* [WHAT TO DO]
For the listing below, return the line containing "cyan triangle: (336, 276)", the line containing "orange arrow: (171, 329) -> (206, 447), moved", and all lines in between, exactly as written and nothing else.

* [DATA TO EXAMINE]

※

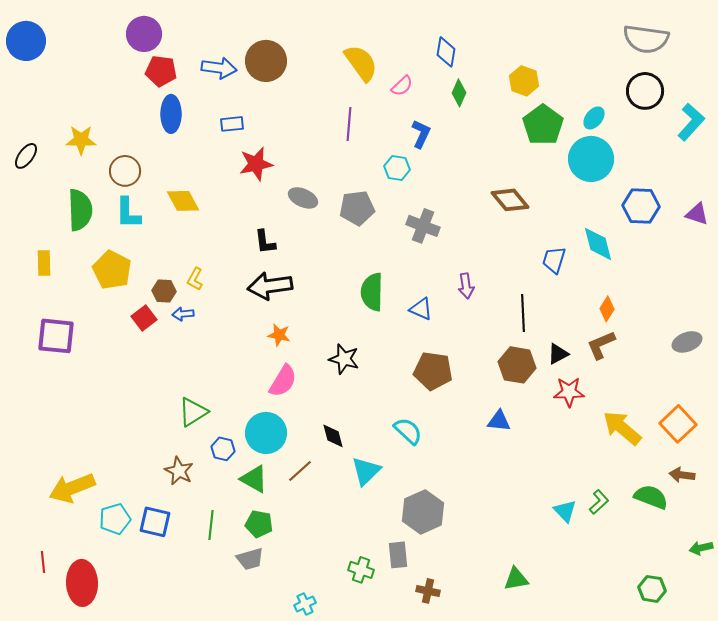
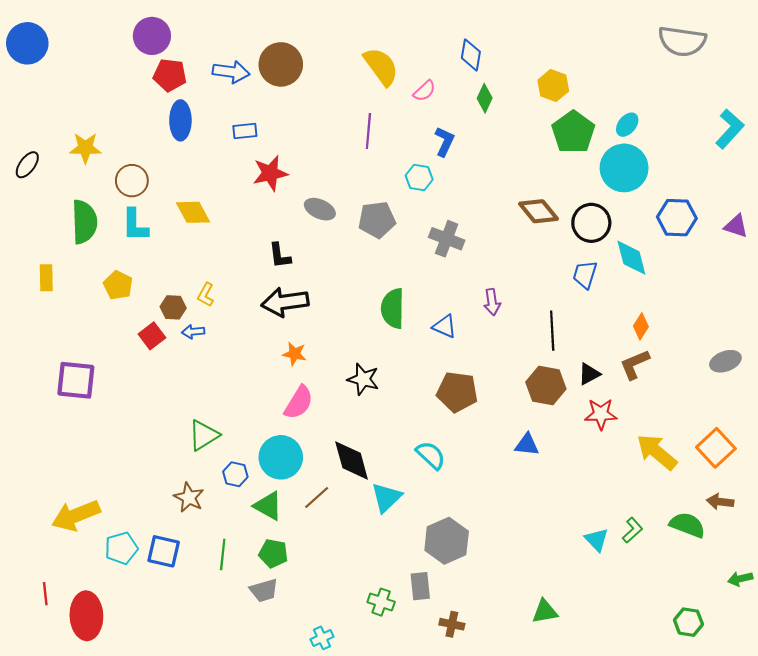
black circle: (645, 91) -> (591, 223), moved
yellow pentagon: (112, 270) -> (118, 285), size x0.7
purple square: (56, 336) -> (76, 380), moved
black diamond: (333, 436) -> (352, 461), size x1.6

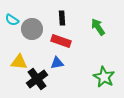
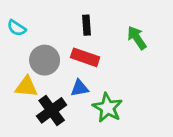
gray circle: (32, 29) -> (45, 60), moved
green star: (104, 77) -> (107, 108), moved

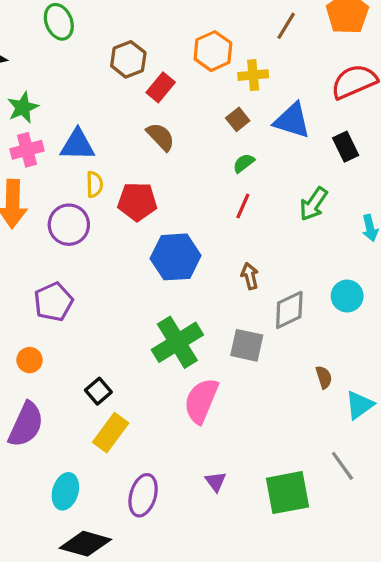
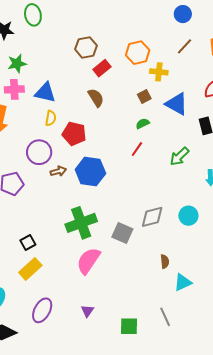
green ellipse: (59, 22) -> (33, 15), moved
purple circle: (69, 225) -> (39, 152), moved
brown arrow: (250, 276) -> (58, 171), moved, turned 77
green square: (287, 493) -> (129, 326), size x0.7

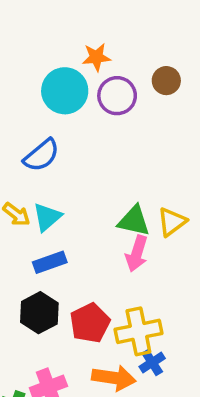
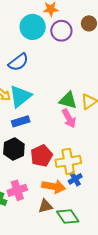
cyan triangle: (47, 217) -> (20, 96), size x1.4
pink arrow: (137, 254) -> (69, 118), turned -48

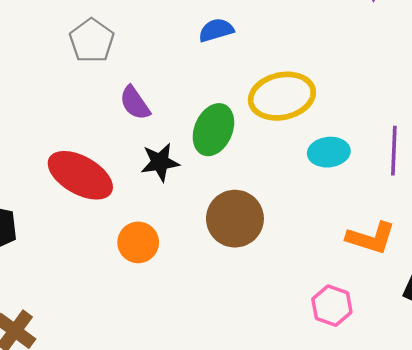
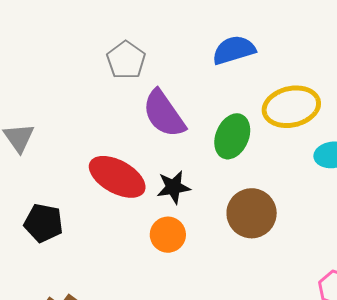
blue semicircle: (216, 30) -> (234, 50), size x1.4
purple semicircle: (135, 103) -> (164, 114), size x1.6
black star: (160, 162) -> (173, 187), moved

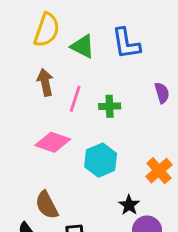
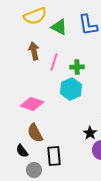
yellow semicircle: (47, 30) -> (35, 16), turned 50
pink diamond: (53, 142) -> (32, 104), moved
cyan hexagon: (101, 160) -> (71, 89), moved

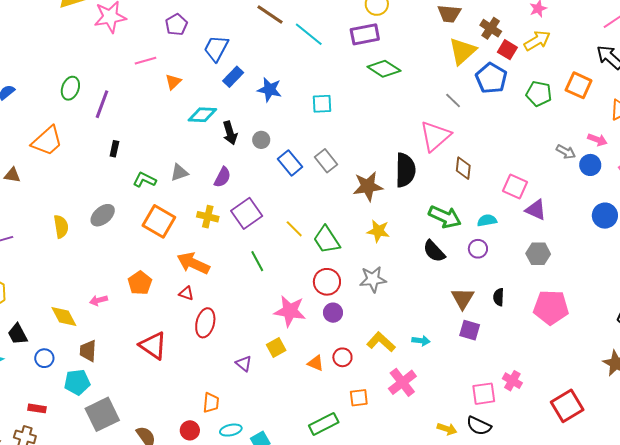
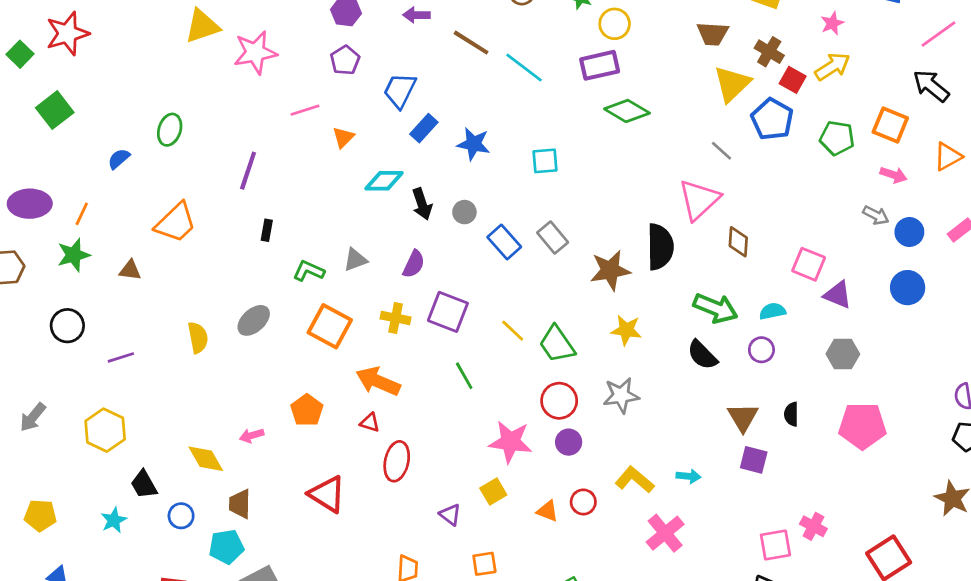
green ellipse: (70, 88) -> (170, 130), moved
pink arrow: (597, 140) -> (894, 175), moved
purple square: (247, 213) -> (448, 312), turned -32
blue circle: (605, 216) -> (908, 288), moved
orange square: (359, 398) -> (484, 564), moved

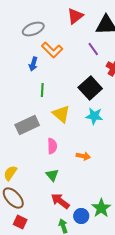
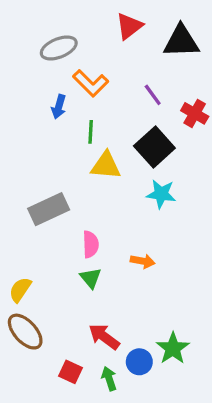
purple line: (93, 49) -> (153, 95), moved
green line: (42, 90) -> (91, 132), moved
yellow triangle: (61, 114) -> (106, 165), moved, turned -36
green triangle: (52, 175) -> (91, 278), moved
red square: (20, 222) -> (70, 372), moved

※

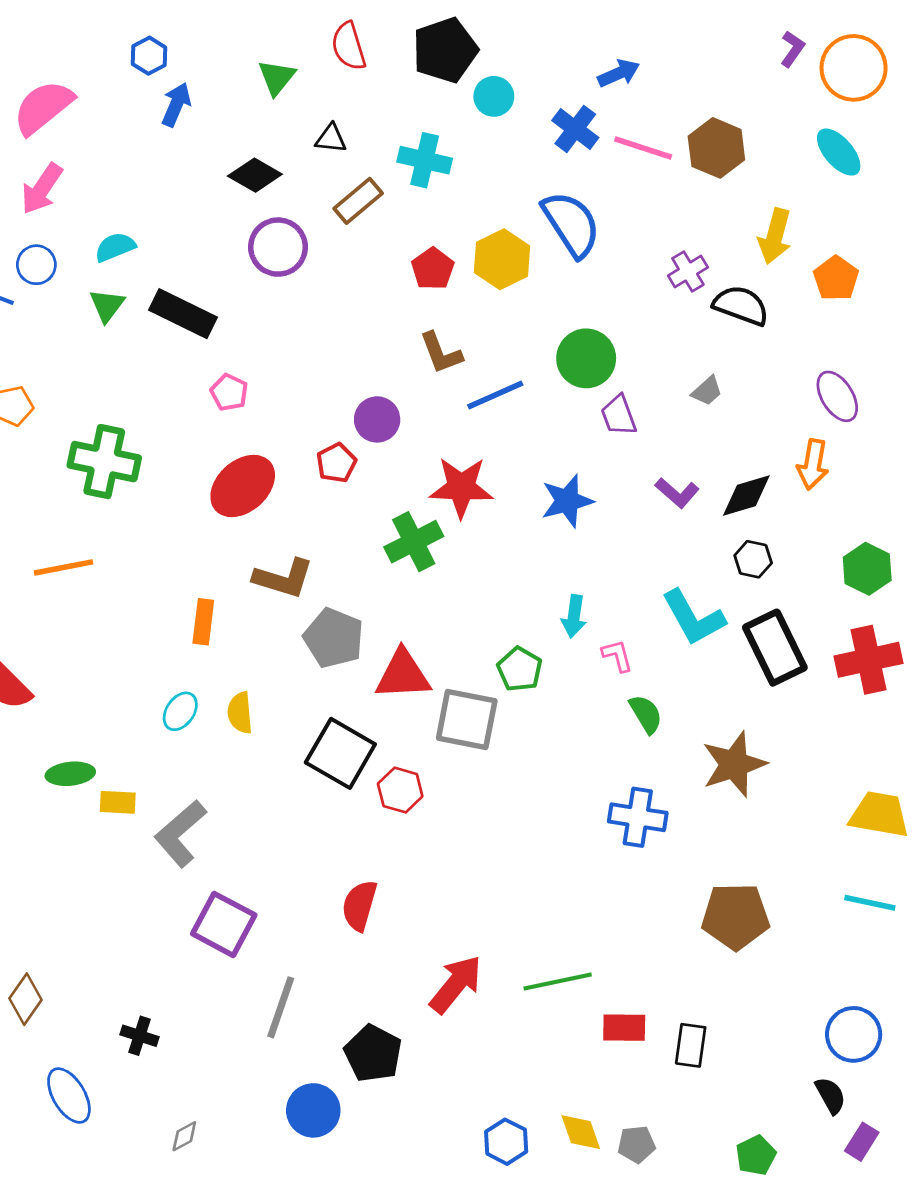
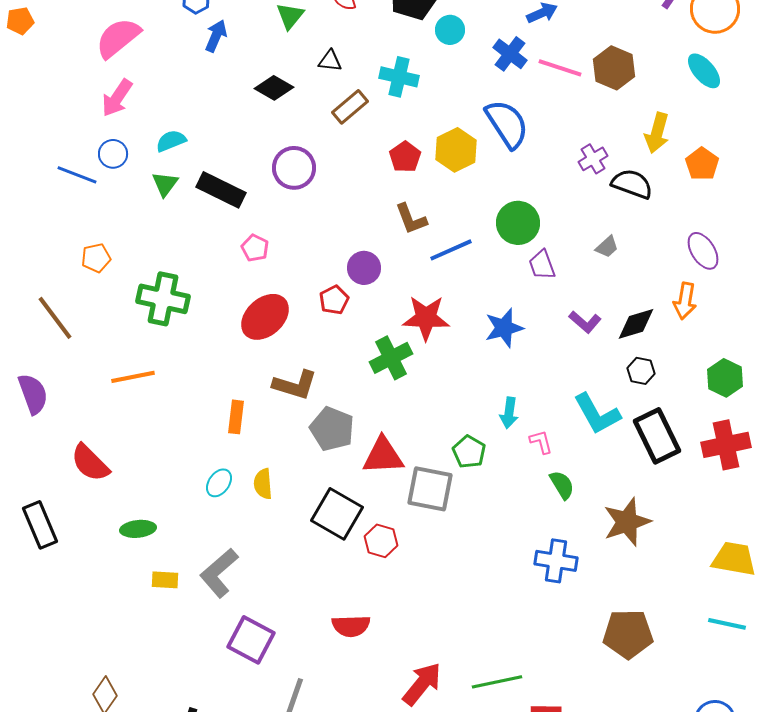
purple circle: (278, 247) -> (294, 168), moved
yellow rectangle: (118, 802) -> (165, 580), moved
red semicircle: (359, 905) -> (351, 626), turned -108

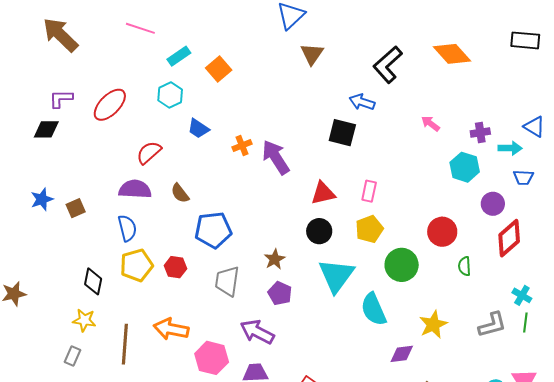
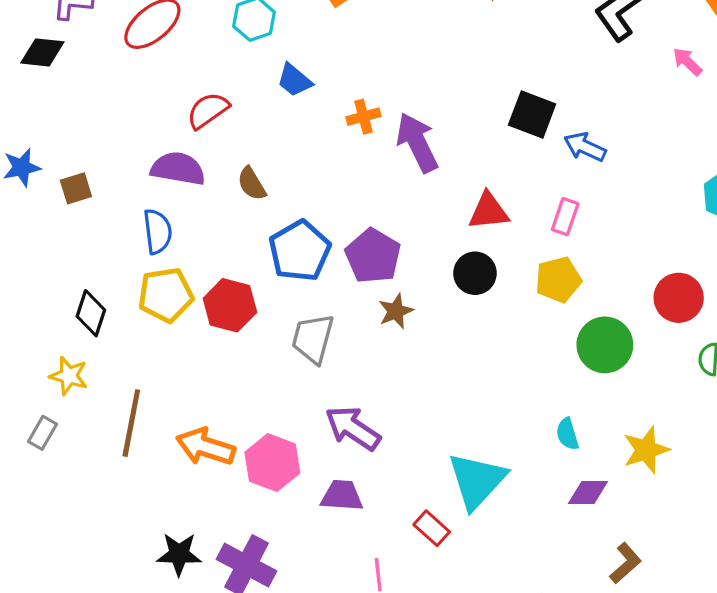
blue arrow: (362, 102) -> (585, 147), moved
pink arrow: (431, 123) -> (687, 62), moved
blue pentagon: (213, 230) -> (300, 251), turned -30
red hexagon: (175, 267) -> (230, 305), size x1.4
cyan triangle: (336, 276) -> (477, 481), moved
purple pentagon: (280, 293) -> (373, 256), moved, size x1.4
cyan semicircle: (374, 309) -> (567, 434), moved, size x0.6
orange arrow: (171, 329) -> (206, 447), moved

※

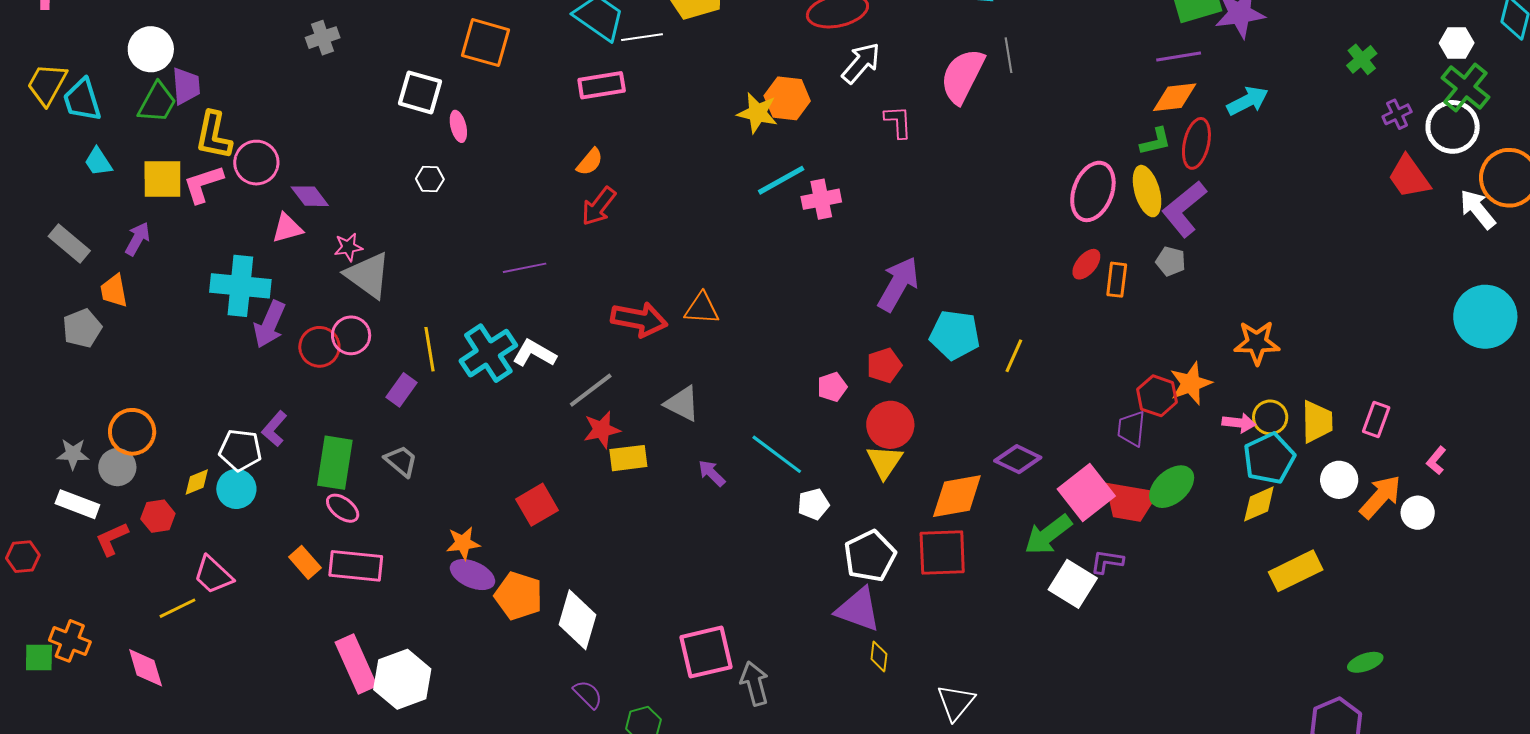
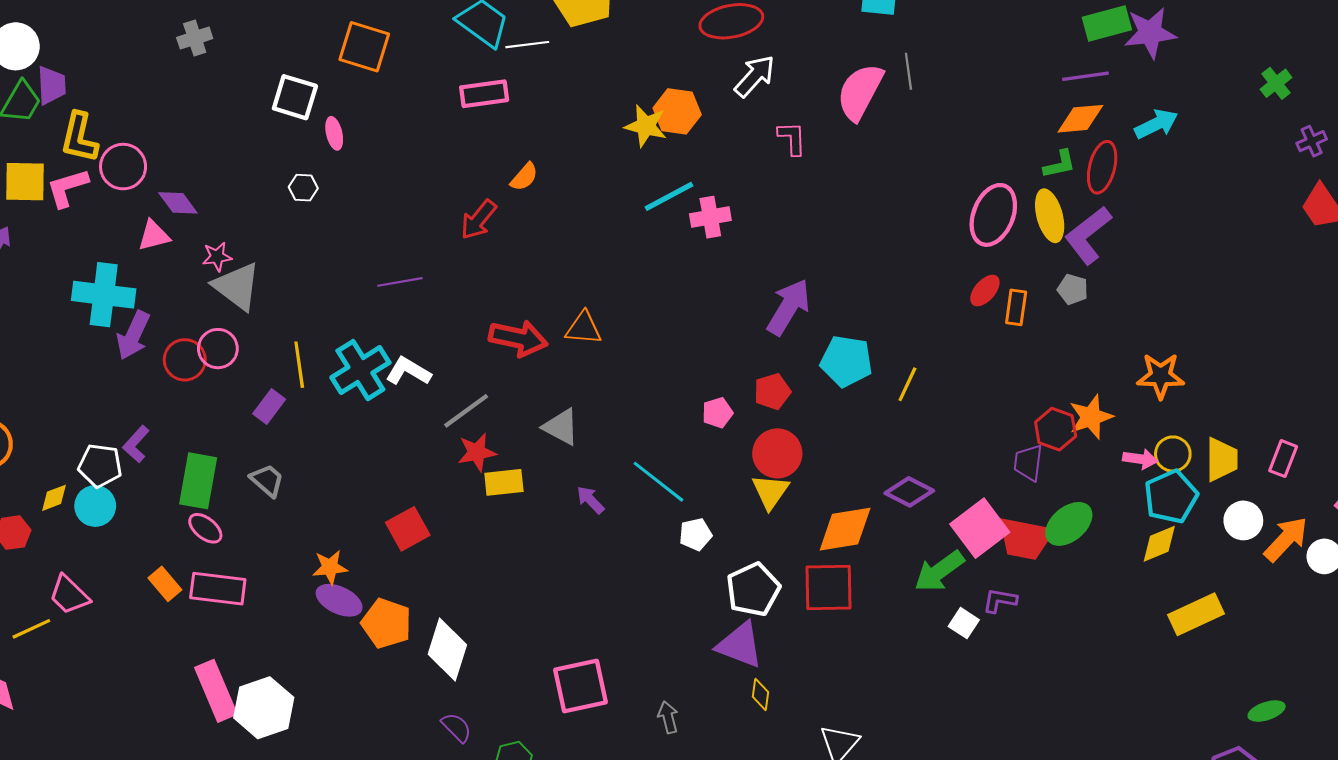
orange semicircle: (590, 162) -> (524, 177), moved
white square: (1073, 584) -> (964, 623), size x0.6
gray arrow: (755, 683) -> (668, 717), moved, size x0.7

※

* [EXPECTED OUTPUT]
cyan triangle: (336, 276) -> (477, 481), moved
purple pentagon: (280, 293) -> (373, 256), moved, size x1.4
cyan semicircle: (374, 309) -> (567, 434), moved, size x0.6
orange arrow: (171, 329) -> (206, 447), moved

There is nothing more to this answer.